_GOAL OF THE EXERCISE_
Leave the pictures out and repeat the rest of the data below exactly.

_RECORDS FOR THE TASK_
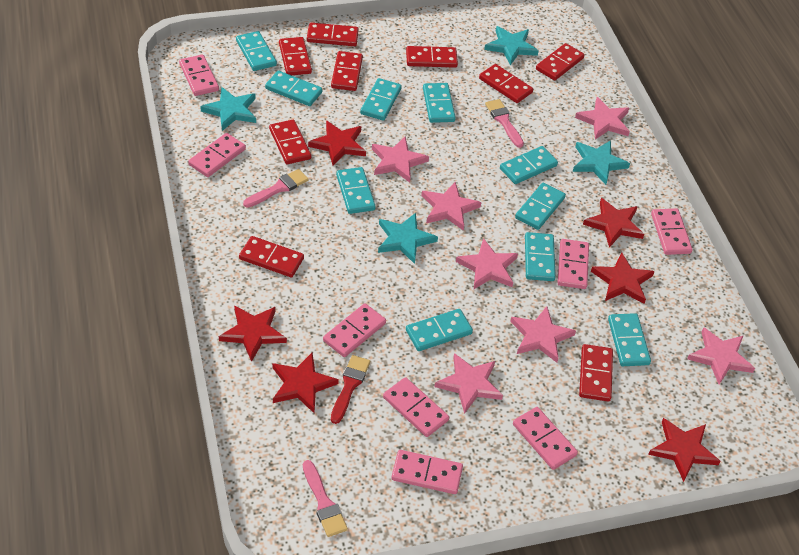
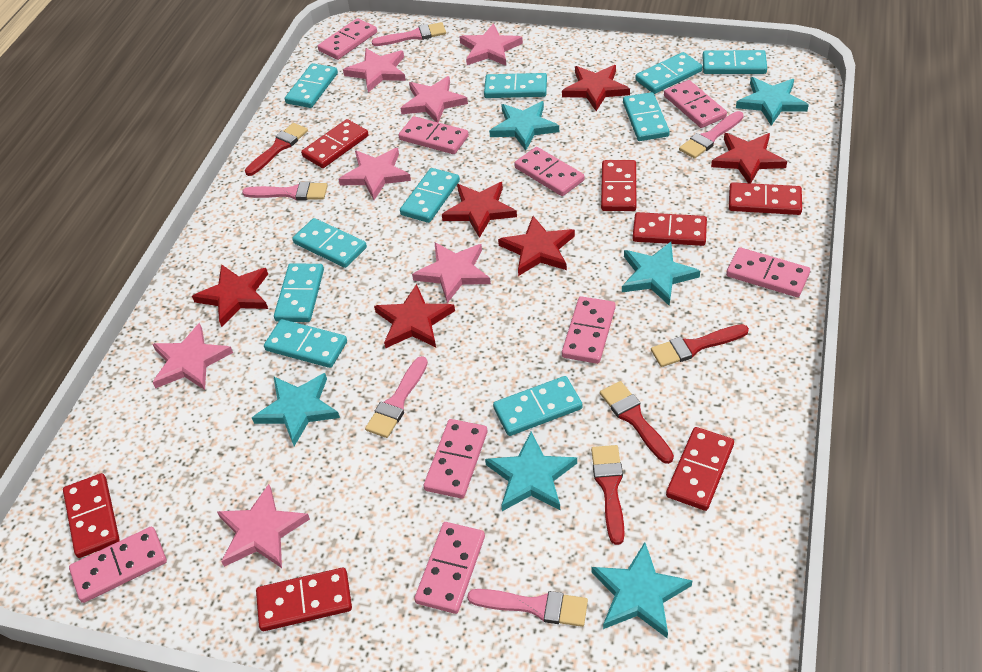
pink brush: 3 -> 5
pink domino: 8 -> 9
red brush: 1 -> 4
red domino: 9 -> 7
turquoise star: 4 -> 6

_TASK RESULT_
pink brush: 3 -> 5
pink domino: 8 -> 9
red brush: 1 -> 4
red domino: 9 -> 7
turquoise star: 4 -> 6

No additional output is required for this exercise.